PROVIDED RECORDS Block Start

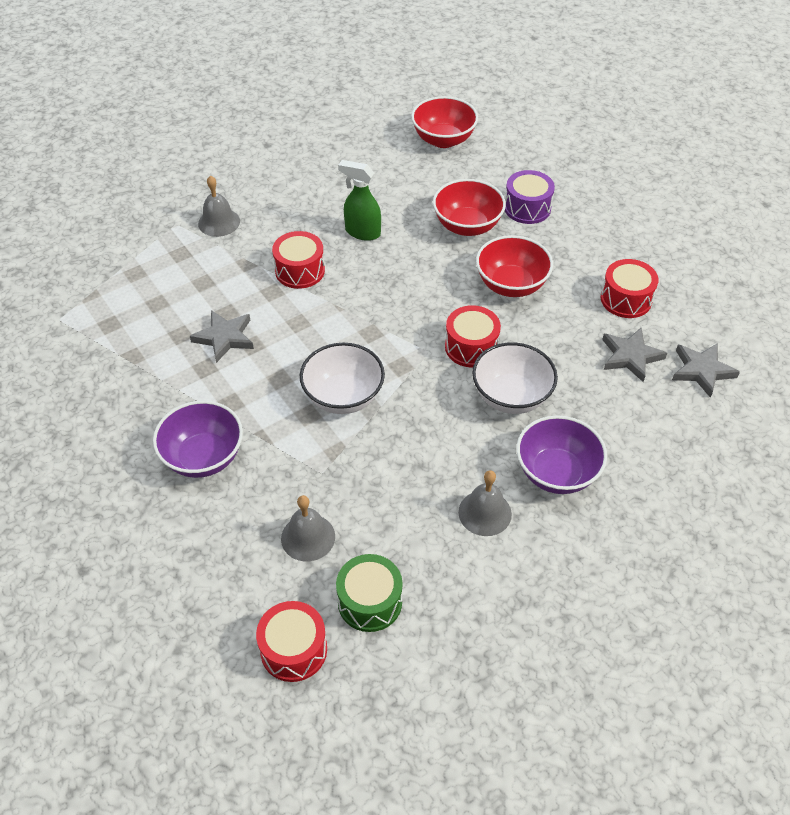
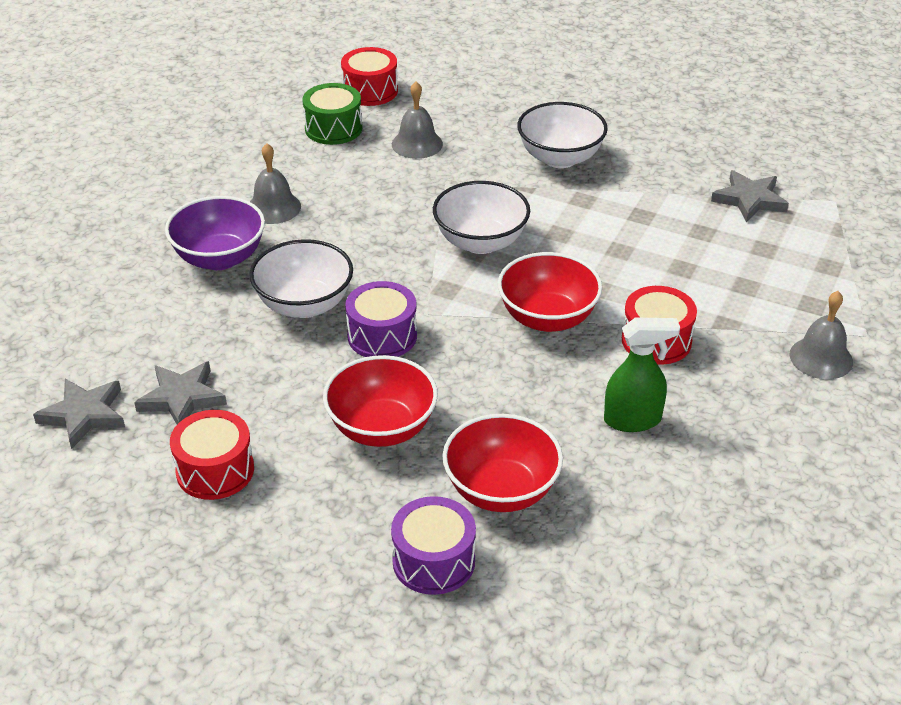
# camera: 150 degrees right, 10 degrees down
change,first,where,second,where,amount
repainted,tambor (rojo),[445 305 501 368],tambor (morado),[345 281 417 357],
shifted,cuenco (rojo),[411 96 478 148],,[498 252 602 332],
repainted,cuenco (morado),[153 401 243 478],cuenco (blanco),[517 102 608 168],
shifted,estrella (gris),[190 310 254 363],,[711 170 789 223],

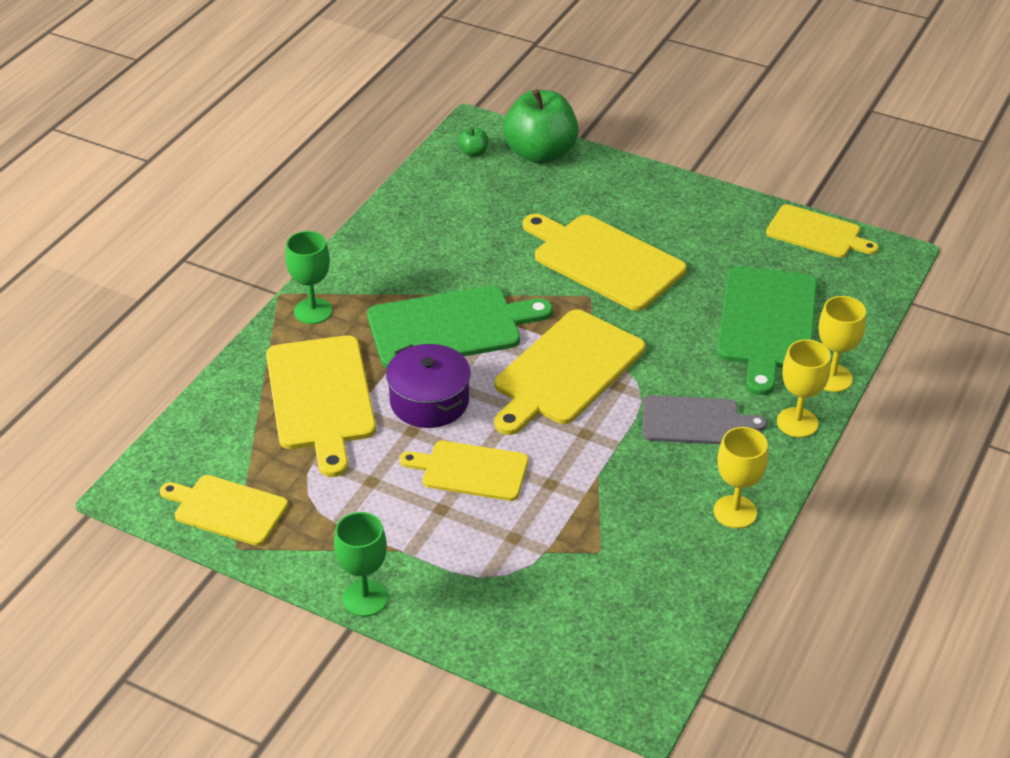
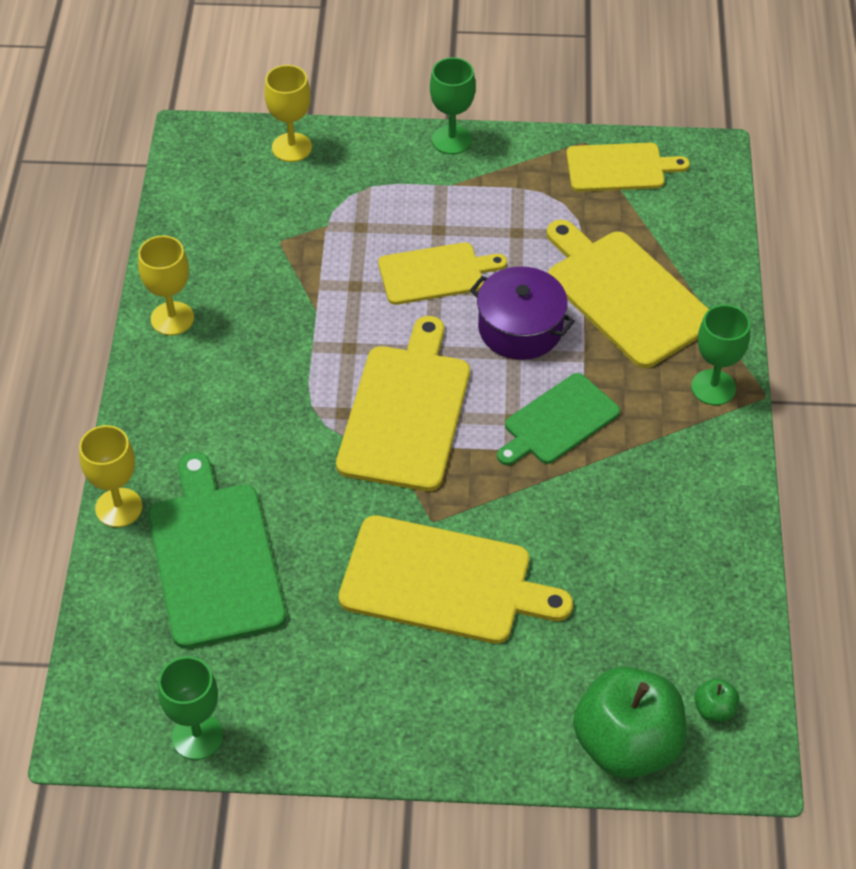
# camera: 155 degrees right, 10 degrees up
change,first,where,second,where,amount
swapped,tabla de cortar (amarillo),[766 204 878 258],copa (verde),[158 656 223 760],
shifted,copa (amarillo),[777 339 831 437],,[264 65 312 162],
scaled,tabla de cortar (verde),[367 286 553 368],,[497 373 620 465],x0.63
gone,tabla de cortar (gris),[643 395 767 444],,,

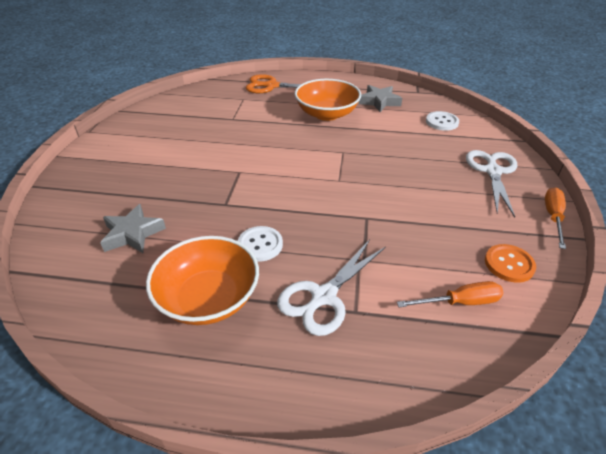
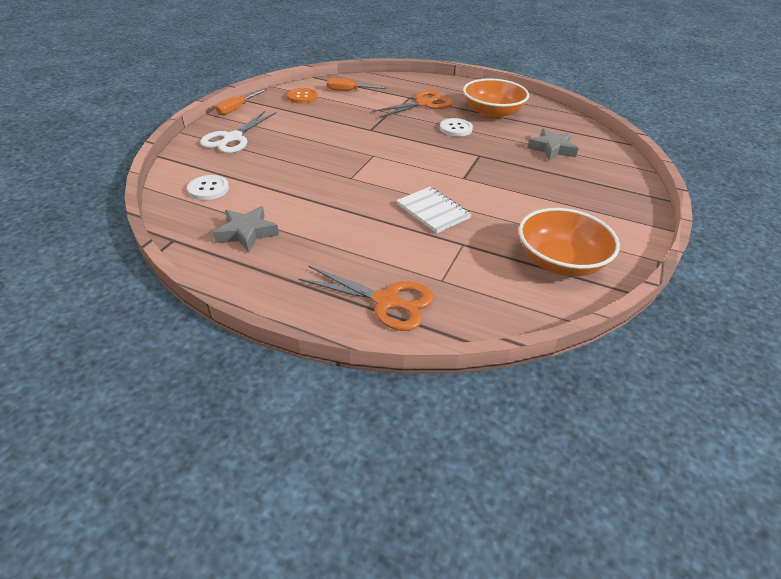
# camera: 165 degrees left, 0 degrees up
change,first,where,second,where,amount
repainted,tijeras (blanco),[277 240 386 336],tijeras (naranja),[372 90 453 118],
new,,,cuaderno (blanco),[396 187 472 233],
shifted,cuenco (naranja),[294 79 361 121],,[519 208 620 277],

PROVIDED RECORDS Block End

** EXERCISE INSTRUCTIONS **
What's needed here is an exact repeat of all the records above, pictures excluded.

** YOUR SOLUTION **
# camera: 150 degrees right, 10 degrees down
change,first,where,second,where,amount
repainted,tambor (rojo),[445 305 501 368],tambor (morado),[345 281 417 357],
shifted,cuenco (rojo),[411 96 478 148],,[498 252 602 332],
repainted,cuenco (morado),[153 401 243 478],cuenco (blanco),[517 102 608 168],
shifted,estrella (gris),[190 310 254 363],,[711 170 789 223],

# camera: 155 degrees right, 10 degrees up
change,first,where,second,where,amount
swapped,tabla de cortar (amarillo),[766 204 878 258],copa (verde),[158 656 223 760],
shifted,copa (amarillo),[777 339 831 437],,[264 65 312 162],
scaled,tabla de cortar (verde),[367 286 553 368],,[497 373 620 465],x0.63
gone,tabla de cortar (gris),[643 395 767 444],,,

# camera: 165 degrees left, 0 degrees up
change,first,where,second,where,amount
repainted,tijeras (blanco),[277 240 386 336],tijeras (naranja),[372 90 453 118],
new,,,cuaderno (blanco),[396 187 472 233],
shifted,cuenco (naranja),[294 79 361 121],,[519 208 620 277],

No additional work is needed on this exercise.